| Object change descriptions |
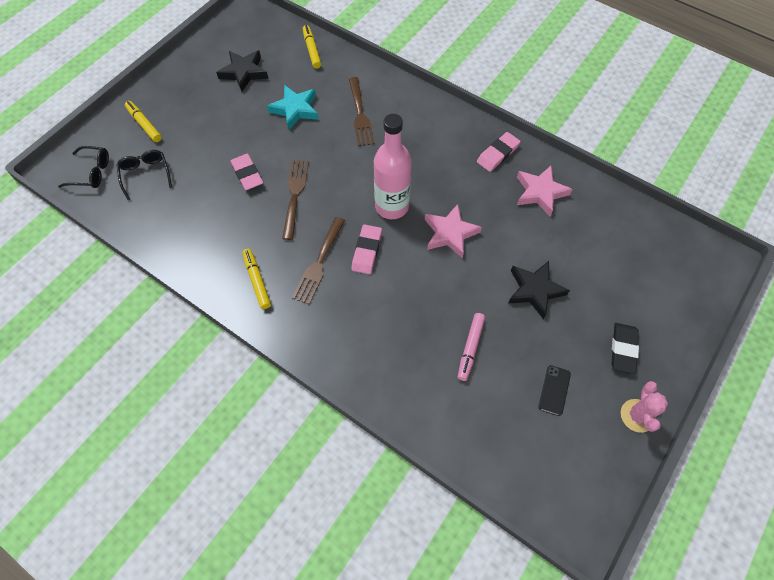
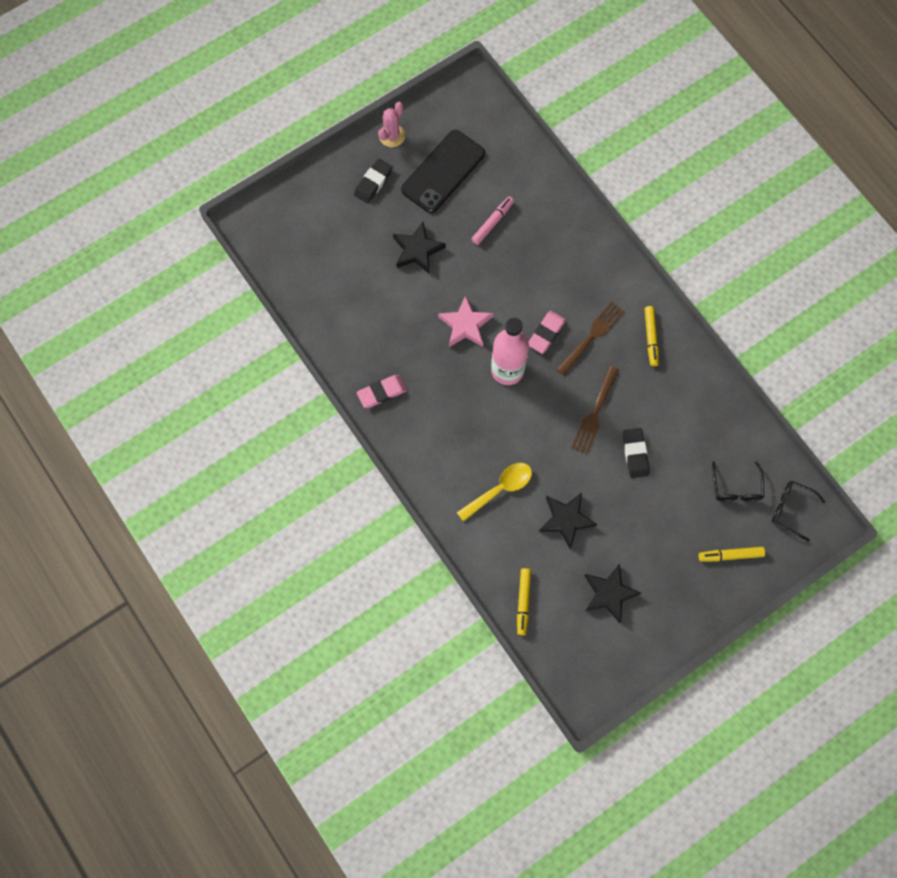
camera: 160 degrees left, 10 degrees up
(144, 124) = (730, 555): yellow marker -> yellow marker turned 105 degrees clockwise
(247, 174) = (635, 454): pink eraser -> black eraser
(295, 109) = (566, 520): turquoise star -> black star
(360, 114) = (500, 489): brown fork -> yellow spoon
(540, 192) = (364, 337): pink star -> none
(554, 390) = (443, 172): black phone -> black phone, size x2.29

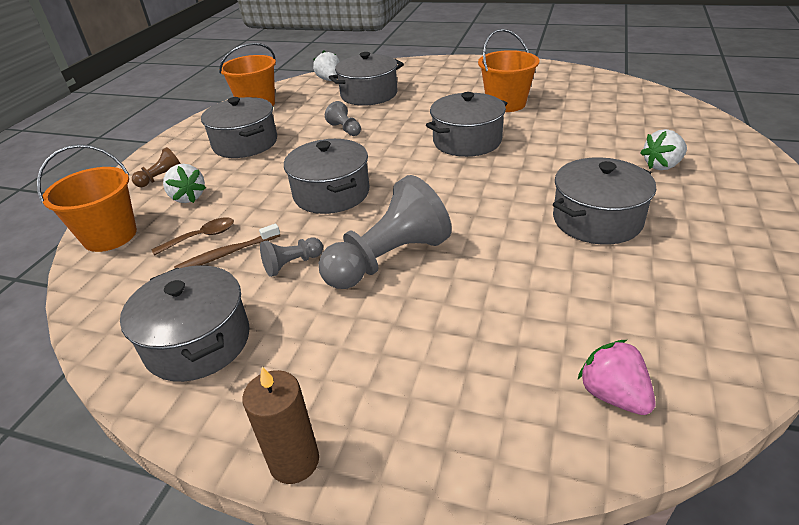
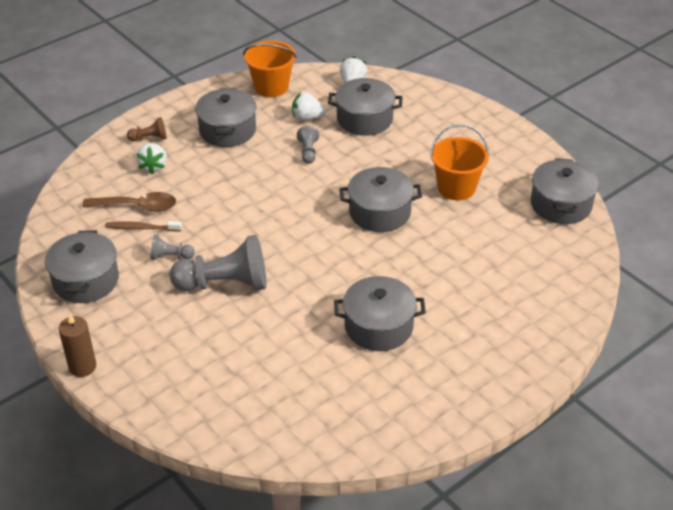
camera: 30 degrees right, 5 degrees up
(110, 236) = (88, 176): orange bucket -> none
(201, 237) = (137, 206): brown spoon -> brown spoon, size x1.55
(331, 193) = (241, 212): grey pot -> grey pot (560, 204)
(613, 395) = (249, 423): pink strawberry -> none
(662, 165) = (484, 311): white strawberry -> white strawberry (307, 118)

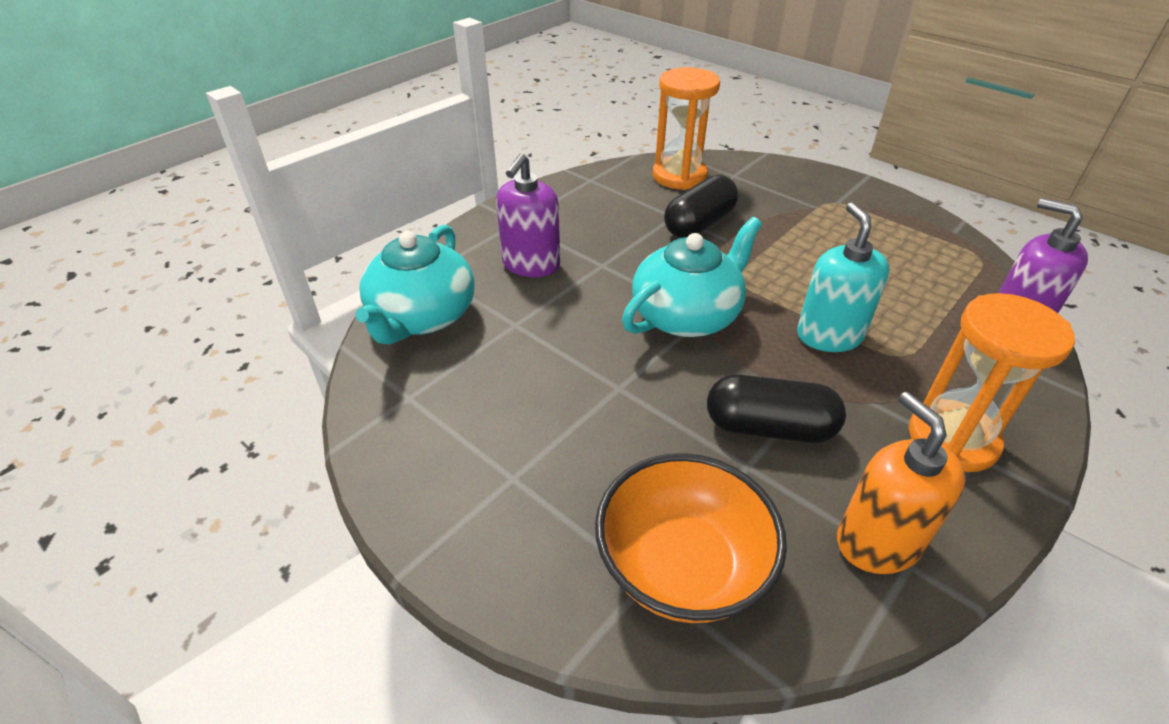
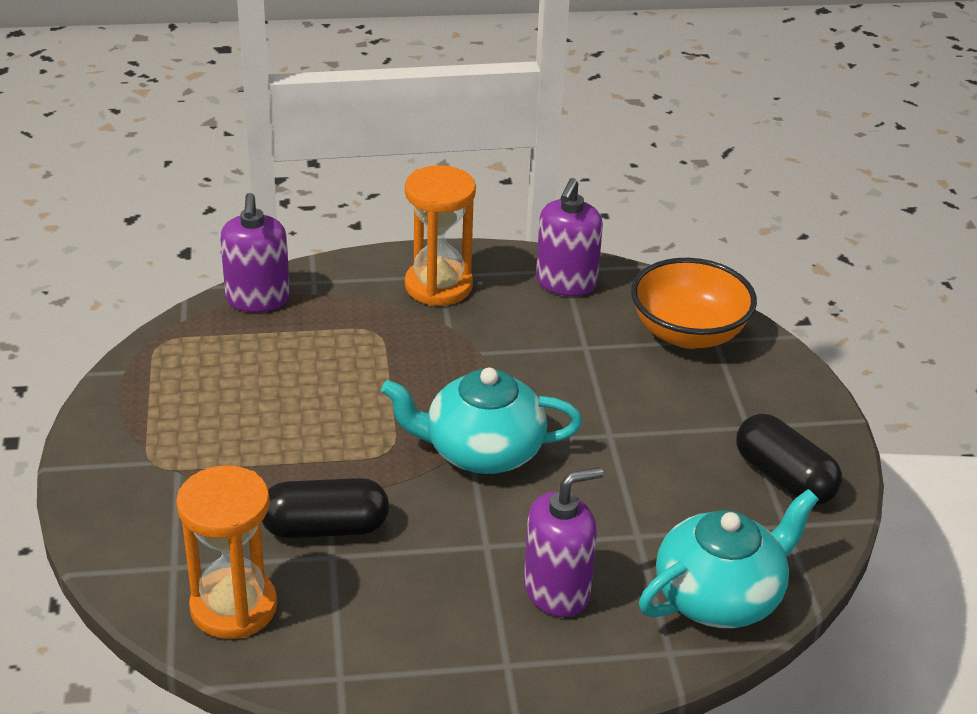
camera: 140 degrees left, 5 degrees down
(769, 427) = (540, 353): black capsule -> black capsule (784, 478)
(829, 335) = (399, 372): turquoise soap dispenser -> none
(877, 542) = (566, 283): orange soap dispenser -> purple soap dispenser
==
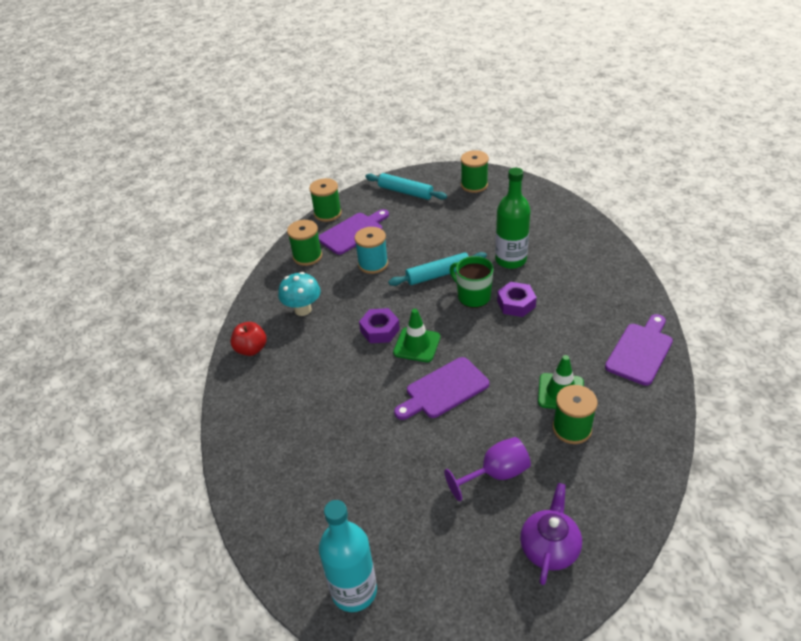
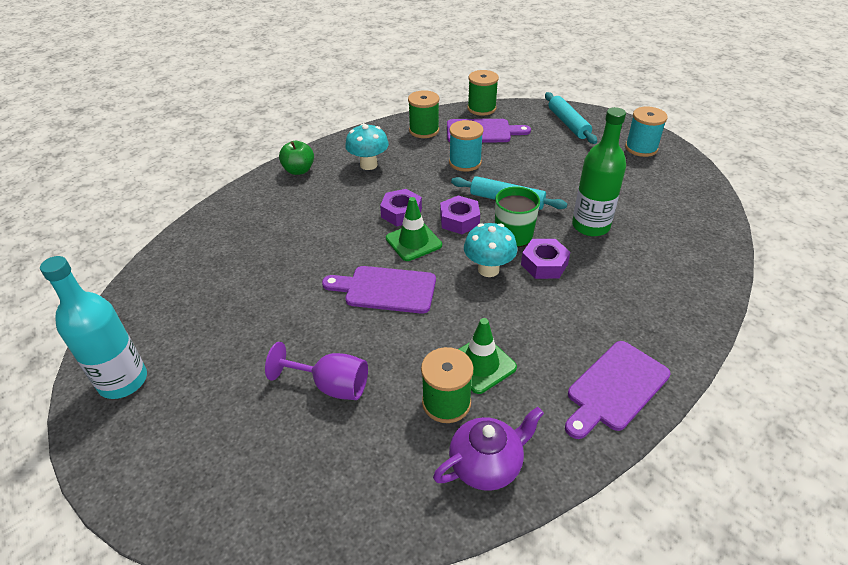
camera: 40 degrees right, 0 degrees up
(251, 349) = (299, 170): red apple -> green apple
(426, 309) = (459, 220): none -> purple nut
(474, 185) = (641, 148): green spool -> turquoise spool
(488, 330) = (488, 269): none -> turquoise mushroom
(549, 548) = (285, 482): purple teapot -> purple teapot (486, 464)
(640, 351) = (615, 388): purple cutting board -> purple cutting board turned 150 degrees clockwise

| Assigned task |
From the line that has "(251, 349) = (299, 170): red" through the line that has "(640, 351) = (615, 388): purple", copy every line exactly as it appears above, and leave out all others.

| Solution to this task |
(251, 349) = (299, 170): red apple -> green apple
(426, 309) = (459, 220): none -> purple nut
(474, 185) = (641, 148): green spool -> turquoise spool
(488, 330) = (488, 269): none -> turquoise mushroom
(549, 548) = (285, 482): purple teapot -> purple teapot (486, 464)
(640, 351) = (615, 388): purple cutting board -> purple cutting board turned 150 degrees clockwise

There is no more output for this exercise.